[Some records]
BEGIN

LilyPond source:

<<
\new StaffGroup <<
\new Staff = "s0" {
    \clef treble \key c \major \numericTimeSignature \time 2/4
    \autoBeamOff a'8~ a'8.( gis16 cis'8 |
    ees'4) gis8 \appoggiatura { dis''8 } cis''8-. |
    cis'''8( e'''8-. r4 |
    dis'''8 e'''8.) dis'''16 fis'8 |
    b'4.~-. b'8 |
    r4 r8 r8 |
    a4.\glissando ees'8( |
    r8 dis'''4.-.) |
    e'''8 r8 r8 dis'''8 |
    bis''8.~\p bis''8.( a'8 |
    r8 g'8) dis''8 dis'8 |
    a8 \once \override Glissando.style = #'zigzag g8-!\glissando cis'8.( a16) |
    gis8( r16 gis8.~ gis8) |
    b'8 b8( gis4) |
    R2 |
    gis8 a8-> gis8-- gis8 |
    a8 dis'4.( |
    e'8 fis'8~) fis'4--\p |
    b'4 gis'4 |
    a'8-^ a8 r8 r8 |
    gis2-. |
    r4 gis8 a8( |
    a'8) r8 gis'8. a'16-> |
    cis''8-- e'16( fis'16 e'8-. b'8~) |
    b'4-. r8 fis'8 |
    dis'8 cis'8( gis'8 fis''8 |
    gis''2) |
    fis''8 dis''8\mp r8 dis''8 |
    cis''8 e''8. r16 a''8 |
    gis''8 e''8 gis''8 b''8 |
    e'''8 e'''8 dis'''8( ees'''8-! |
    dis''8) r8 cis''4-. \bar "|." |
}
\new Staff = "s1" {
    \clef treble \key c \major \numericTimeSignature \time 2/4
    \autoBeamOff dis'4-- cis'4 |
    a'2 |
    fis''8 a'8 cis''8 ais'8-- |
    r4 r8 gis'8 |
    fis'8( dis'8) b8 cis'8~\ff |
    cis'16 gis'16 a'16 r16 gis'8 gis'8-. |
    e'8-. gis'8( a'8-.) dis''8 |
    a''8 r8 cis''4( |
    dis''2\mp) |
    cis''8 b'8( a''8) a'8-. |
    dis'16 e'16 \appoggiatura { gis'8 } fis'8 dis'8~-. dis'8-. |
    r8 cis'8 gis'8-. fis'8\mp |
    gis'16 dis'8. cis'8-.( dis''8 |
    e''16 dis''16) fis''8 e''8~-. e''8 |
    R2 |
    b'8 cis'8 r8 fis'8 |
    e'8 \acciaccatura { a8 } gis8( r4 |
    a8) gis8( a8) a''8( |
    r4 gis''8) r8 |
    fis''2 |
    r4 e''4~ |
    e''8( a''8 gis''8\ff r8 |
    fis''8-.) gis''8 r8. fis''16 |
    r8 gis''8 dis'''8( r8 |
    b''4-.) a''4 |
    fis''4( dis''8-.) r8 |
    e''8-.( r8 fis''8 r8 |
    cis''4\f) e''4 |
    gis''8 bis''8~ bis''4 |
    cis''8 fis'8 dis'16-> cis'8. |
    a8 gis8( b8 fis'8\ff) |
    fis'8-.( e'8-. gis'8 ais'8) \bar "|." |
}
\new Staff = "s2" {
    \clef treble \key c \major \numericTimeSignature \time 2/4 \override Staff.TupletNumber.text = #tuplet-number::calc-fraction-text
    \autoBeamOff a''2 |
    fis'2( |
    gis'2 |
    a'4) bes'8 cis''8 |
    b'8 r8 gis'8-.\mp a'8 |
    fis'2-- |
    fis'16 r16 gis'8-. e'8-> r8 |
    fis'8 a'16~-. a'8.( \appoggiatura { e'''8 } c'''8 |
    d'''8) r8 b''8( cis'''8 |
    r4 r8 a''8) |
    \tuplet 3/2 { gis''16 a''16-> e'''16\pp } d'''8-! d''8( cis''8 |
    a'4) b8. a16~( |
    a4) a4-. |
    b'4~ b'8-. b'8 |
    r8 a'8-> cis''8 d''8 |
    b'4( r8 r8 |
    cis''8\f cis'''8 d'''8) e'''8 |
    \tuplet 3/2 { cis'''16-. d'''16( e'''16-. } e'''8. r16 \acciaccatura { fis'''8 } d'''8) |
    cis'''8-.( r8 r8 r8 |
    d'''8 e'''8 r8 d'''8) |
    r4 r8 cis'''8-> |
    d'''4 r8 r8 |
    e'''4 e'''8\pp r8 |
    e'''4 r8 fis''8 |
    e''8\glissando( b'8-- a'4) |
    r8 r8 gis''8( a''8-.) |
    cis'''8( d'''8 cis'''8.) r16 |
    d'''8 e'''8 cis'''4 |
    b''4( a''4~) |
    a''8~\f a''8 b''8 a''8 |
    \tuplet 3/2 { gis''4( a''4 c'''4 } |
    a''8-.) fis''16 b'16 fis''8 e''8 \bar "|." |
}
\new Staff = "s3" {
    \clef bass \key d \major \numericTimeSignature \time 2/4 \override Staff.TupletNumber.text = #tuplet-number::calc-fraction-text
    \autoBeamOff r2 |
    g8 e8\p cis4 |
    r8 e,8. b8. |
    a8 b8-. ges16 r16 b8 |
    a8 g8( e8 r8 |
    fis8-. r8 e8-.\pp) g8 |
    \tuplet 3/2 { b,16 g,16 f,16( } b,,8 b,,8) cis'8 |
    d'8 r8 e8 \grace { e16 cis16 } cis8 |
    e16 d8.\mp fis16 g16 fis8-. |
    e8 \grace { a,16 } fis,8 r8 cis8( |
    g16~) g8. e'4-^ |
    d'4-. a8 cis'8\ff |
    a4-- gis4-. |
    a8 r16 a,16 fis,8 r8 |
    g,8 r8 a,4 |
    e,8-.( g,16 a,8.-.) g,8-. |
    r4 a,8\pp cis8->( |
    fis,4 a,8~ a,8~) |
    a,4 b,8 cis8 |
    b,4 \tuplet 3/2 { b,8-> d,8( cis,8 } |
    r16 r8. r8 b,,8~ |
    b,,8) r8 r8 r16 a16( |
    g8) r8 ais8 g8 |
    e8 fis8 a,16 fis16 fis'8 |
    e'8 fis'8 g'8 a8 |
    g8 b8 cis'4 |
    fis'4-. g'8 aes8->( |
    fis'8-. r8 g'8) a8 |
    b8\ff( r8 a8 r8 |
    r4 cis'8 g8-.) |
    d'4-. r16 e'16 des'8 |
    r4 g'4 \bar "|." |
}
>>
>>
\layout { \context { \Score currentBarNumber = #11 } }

END

GIVEN EXERCISE: Extract every line in the records above that contains the string "time". The match is case-sensitive.

COMPLETE RESPONSE:
    \clef treble \key c \major \numericTimeSignature \time 2/4
    \clef treble \key c \major \numericTimeSignature \time 2/4
    \clef treble \key c \major \numericTimeSignature \time 2/4 \override Staff.TupletNumber.text = #tuplet-number::calc-fraction-text
    \clef bass \key d \major \numericTimeSignature \time 2/4 \override Staff.TupletNumber.text = #tuplet-number::calc-fraction-text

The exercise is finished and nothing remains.